==== Provided records
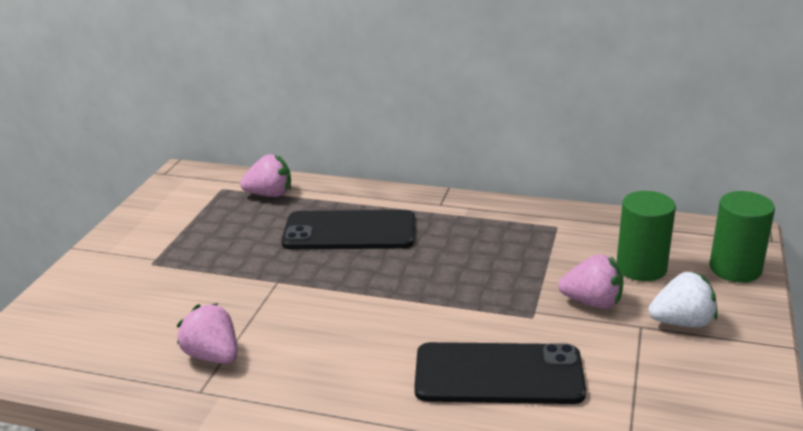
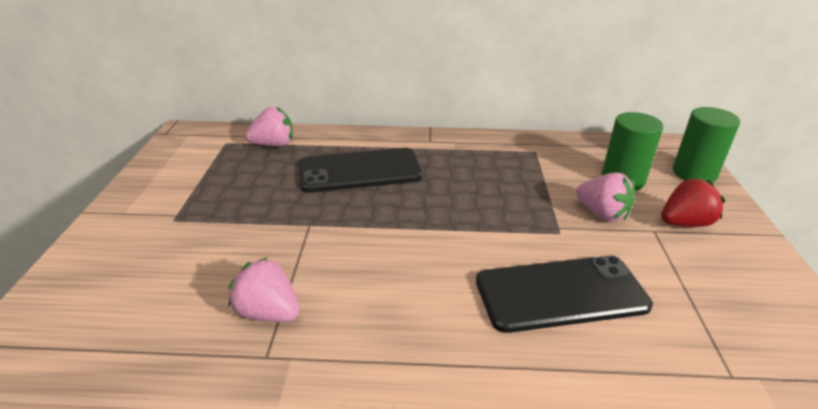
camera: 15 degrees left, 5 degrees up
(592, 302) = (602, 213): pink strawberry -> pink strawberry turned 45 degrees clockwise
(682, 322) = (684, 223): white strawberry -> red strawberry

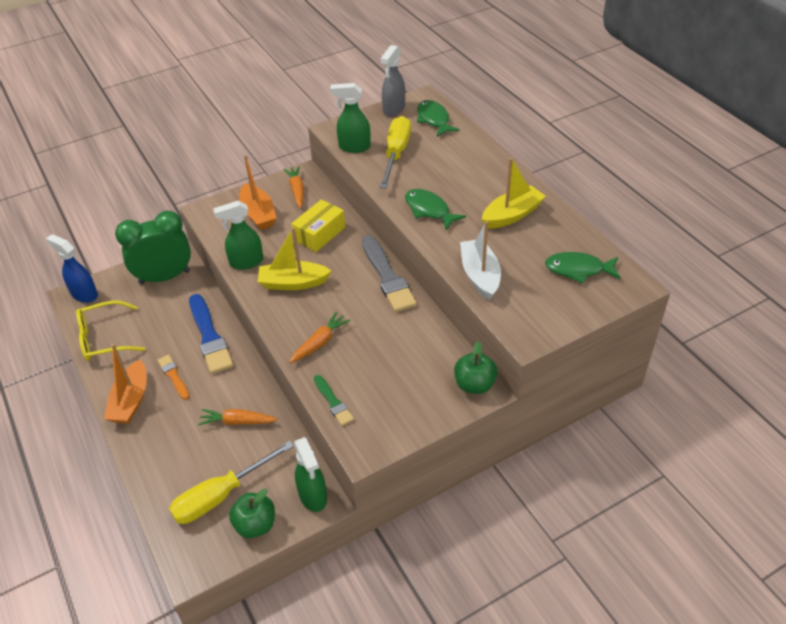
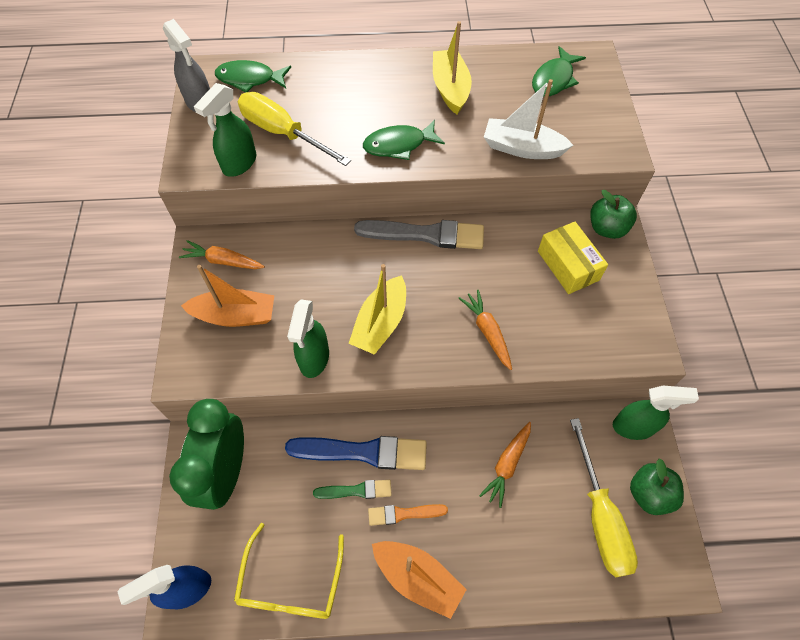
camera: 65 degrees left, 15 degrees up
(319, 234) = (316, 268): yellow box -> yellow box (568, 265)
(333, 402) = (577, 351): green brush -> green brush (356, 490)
========
The task
Return each line of the material exactly as written; exclude the pictures.

Solved exercise
camera: 15 degrees left, 5 degrees up
(592, 302) = (602, 213): pink strawberry -> pink strawberry turned 45 degrees clockwise
(682, 322) = (684, 223): white strawberry -> red strawberry

camera: 65 degrees left, 15 degrees up
(319, 234) = (316, 268): yellow box -> yellow box (568, 265)
(333, 402) = (577, 351): green brush -> green brush (356, 490)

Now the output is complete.